:: Supplied material ::
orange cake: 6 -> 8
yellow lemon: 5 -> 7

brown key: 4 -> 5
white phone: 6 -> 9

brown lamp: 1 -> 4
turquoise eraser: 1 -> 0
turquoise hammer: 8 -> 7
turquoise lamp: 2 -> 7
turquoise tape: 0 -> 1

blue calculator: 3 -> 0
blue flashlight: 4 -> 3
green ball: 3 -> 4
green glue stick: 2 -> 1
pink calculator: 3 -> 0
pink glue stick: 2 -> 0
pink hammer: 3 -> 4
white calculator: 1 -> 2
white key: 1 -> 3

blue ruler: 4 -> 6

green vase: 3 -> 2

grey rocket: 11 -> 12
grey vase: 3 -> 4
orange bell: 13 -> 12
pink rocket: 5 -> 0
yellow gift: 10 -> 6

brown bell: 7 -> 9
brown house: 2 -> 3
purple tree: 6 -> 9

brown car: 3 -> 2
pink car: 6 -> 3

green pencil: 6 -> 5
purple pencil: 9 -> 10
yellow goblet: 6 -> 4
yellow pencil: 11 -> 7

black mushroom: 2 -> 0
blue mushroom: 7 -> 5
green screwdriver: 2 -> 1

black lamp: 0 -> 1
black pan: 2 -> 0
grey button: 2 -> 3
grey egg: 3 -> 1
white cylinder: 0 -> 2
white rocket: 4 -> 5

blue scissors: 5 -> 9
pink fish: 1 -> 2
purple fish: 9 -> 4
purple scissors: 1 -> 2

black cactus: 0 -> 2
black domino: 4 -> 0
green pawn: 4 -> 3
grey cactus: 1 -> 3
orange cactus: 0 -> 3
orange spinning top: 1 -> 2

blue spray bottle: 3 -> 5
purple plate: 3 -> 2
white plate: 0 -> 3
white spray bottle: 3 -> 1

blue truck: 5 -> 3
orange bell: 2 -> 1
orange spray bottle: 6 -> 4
:::
Take the line that contains "purple plate: 3 -> 2" and each line after it down to the last of the records, and retype them exactly; add nothing else.

purple plate: 3 -> 2
white plate: 0 -> 3
white spray bottle: 3 -> 1

blue truck: 5 -> 3
orange bell: 2 -> 1
orange spray bottle: 6 -> 4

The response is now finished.